--- Data provided Enclosed Below ---
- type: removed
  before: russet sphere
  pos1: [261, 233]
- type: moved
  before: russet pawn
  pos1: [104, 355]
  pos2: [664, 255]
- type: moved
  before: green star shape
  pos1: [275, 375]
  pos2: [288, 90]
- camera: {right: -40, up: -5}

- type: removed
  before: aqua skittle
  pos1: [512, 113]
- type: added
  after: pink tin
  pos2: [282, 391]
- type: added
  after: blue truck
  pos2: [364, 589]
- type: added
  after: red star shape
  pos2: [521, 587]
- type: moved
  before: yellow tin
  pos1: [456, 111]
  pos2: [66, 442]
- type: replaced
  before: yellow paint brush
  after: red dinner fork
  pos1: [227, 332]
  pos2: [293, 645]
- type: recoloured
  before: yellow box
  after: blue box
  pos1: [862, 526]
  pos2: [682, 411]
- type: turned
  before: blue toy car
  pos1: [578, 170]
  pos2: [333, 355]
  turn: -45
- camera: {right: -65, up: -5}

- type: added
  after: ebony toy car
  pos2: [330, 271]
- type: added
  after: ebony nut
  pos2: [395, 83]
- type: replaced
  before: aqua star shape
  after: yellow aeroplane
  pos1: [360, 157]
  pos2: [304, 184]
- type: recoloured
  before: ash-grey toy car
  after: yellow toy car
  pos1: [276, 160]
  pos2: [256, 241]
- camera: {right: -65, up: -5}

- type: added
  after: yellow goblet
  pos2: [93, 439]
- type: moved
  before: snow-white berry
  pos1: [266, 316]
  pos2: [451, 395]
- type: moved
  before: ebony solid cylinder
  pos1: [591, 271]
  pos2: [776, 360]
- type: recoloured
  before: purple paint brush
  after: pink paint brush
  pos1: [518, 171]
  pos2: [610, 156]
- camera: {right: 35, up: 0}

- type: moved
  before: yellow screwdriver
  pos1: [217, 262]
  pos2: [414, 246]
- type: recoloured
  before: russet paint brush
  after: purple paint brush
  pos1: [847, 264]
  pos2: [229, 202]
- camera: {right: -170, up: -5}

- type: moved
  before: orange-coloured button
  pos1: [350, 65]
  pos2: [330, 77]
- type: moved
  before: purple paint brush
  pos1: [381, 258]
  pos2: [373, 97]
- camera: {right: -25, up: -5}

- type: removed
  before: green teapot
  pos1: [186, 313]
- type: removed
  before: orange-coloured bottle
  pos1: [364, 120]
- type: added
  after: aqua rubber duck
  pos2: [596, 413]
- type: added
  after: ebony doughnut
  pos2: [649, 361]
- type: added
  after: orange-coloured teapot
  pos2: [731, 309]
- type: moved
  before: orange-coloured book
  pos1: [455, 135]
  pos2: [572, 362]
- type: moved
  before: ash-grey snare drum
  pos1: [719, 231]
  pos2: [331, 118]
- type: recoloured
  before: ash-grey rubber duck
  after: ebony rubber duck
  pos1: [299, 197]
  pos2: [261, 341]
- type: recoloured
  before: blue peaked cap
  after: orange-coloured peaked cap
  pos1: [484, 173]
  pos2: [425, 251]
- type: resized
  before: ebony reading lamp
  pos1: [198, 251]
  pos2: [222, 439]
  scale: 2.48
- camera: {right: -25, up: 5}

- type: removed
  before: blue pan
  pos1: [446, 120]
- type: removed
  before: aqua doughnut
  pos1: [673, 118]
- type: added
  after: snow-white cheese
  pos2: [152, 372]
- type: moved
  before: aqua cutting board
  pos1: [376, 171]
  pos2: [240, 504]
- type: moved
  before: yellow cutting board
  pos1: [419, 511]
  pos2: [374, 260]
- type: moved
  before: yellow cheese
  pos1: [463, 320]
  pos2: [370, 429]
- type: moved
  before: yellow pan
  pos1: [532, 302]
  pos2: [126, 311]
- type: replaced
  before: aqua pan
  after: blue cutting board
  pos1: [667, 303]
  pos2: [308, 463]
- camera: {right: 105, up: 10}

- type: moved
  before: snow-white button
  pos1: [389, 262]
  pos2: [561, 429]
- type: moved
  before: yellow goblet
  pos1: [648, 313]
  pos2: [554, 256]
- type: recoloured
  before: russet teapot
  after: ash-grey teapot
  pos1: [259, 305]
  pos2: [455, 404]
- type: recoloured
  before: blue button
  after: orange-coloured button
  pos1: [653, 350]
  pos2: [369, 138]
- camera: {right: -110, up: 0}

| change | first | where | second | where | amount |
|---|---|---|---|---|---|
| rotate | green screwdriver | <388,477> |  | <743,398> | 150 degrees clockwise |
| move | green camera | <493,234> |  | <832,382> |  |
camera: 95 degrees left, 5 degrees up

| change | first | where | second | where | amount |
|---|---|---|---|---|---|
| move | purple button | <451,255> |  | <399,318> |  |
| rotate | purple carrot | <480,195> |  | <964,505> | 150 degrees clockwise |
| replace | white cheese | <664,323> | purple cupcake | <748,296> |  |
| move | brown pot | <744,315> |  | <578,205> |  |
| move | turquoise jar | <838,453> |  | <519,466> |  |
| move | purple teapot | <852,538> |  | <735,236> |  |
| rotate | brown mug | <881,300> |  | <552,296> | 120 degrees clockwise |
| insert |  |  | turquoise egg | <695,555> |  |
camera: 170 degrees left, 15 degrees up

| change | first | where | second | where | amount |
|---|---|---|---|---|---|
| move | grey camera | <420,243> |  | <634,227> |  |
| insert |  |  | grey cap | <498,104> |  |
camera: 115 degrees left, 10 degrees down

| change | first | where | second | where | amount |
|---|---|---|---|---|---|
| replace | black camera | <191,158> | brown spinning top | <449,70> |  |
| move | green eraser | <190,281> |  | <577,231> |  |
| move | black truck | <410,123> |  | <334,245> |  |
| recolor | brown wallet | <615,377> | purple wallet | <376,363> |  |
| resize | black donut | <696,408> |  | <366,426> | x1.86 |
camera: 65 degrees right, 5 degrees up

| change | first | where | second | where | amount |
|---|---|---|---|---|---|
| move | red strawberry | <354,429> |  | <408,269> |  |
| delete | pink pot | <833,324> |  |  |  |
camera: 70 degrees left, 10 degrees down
--- End of Enclosed Data provided ---
* **About this exercise**: Down to the last line, retype the entries above exactly.

* **Written response**:
- type: removed
  before: russet sphere
  pos1: [261, 233]
- type: moved
  before: russet pawn
  pos1: [104, 355]
  pos2: [664, 255]
- type: moved
  before: green star shape
  pos1: [275, 375]
  pos2: [288, 90]
- camera: {right: -40, up: -5}

- type: removed
  before: aqua skittle
  pos1: [512, 113]
- type: added
  after: pink tin
  pos2: [282, 391]
- type: added
  after: blue truck
  pos2: [364, 589]
- type: added
  after: red star shape
  pos2: [521, 587]
- type: moved
  before: yellow tin
  pos1: [456, 111]
  pos2: [66, 442]
- type: replaced
  before: yellow paint brush
  after: red dinner fork
  pos1: [227, 332]
  pos2: [293, 645]
- type: recoloured
  before: yellow box
  after: blue box
  pos1: [862, 526]
  pos2: [682, 411]
- type: turned
  before: blue toy car
  pos1: [578, 170]
  pos2: [333, 355]
  turn: -45
- camera: {right: -65, up: -5}

- type: added
  after: ebony toy car
  pos2: [330, 271]
- type: added
  after: ebony nut
  pos2: [395, 83]
- type: replaced
  before: aqua star shape
  after: yellow aeroplane
  pos1: [360, 157]
  pos2: [304, 184]
- type: recoloured
  before: ash-grey toy car
  after: yellow toy car
  pos1: [276, 160]
  pos2: [256, 241]
- camera: {right: -65, up: -5}

- type: added
  after: yellow goblet
  pos2: [93, 439]
- type: moved
  before: snow-white berry
  pos1: [266, 316]
  pos2: [451, 395]
- type: moved
  before: ebony solid cylinder
  pos1: [591, 271]
  pos2: [776, 360]
- type: recoloured
  before: purple paint brush
  after: pink paint brush
  pos1: [518, 171]
  pos2: [610, 156]
- camera: {right: 35, up: 0}

- type: moved
  before: yellow screwdriver
  pos1: [217, 262]
  pos2: [414, 246]
- type: recoloured
  before: russet paint brush
  after: purple paint brush
  pos1: [847, 264]
  pos2: [229, 202]
- camera: {right: -170, up: -5}

- type: moved
  before: orange-coloured button
  pos1: [350, 65]
  pos2: [330, 77]
- type: moved
  before: purple paint brush
  pos1: [381, 258]
  pos2: [373, 97]
- camera: {right: -25, up: -5}

- type: removed
  before: green teapot
  pos1: [186, 313]
- type: removed
  before: orange-coloured bottle
  pos1: [364, 120]
- type: added
  after: aqua rubber duck
  pos2: [596, 413]
- type: added
  after: ebony doughnut
  pos2: [649, 361]
- type: added
  after: orange-coloured teapot
  pos2: [731, 309]
- type: moved
  before: orange-coloured book
  pos1: [455, 135]
  pos2: [572, 362]
- type: moved
  before: ash-grey snare drum
  pos1: [719, 231]
  pos2: [331, 118]
- type: recoloured
  before: ash-grey rubber duck
  after: ebony rubber duck
  pos1: [299, 197]
  pos2: [261, 341]
- type: recoloured
  before: blue peaked cap
  after: orange-coloured peaked cap
  pos1: [484, 173]
  pos2: [425, 251]
- type: resized
  before: ebony reading lamp
  pos1: [198, 251]
  pos2: [222, 439]
  scale: 2.48
- camera: {right: -25, up: 5}

- type: removed
  before: blue pan
  pos1: [446, 120]
- type: removed
  before: aqua doughnut
  pos1: [673, 118]
- type: added
  after: snow-white cheese
  pos2: [152, 372]
- type: moved
  before: aqua cutting board
  pos1: [376, 171]
  pos2: [240, 504]
- type: moved
  before: yellow cutting board
  pos1: [419, 511]
  pos2: [374, 260]
- type: moved
  before: yellow cheese
  pos1: [463, 320]
  pos2: [370, 429]
- type: moved
  before: yellow pan
  pos1: [532, 302]
  pos2: [126, 311]
- type: replaced
  before: aqua pan
  after: blue cutting board
  pos1: [667, 303]
  pos2: [308, 463]
- camera: {right: 105, up: 10}

- type: moved
  before: snow-white button
  pos1: [389, 262]
  pos2: [561, 429]
- type: moved
  before: yellow goblet
  pos1: [648, 313]
  pos2: [554, 256]
- type: recoloured
  before: russet teapot
  after: ash-grey teapot
  pos1: [259, 305]
  pos2: [455, 404]
- type: recoloured
  before: blue button
  after: orange-coloured button
  pos1: [653, 350]
  pos2: [369, 138]
- camera: {right: -110, up: 0}

| change | first | where | second | where | amount |
|---|---|---|---|---|---|
| rotate | green screwdriver | <388,477> |  | <743,398> | 150 degrees clockwise |
| move | green camera | <493,234> |  | <832,382> |  |
camera: 95 degrees left, 5 degrees up

| change | first | where | second | where | amount |
|---|---|---|---|---|---|
| move | purple button | <451,255> |  | <399,318> |  |
| rotate | purple carrot | <480,195> |  | <964,505> | 150 degrees clockwise |
| replace | white cheese | <664,323> | purple cupcake | <748,296> |  |
| move | brown pot | <744,315> |  | <578,205> |  |
| move | turquoise jar | <838,453> |  | <519,466> |  |
| move | purple teapot | <852,538> |  | <735,236> |  |
| rotate | brown mug | <881,300> |  | <552,296> | 120 degrees clockwise |
| insert |  |  | turquoise egg | <695,555> |  |
camera: 170 degrees left, 15 degrees up

| change | first | where | second | where | amount |
|---|---|---|---|---|---|
| move | grey camera | <420,243> |  | <634,227> |  |
| insert |  |  | grey cap | <498,104> |  |
camera: 115 degrees left, 10 degrees down

| change | first | where | second | where | amount |
|---|---|---|---|---|---|
| replace | black camera | <191,158> | brown spinning top | <449,70> |  |
| move | green eraser | <190,281> |  | <577,231> |  |
| move | black truck | <410,123> |  | <334,245> |  |
| recolor | brown wallet | <615,377> | purple wallet | <376,363> |  |
| resize | black donut | <696,408> |  | <366,426> | x1.86 |
camera: 65 degrees right, 5 degrees up

| change | first | where | second | where | amount |
|---|---|---|---|---|---|
| move | red strawberry | <354,429> |  | <408,269> |  |
| delete | pink pot | <833,324> |  |  |  |
camera: 70 degrees left, 10 degrees down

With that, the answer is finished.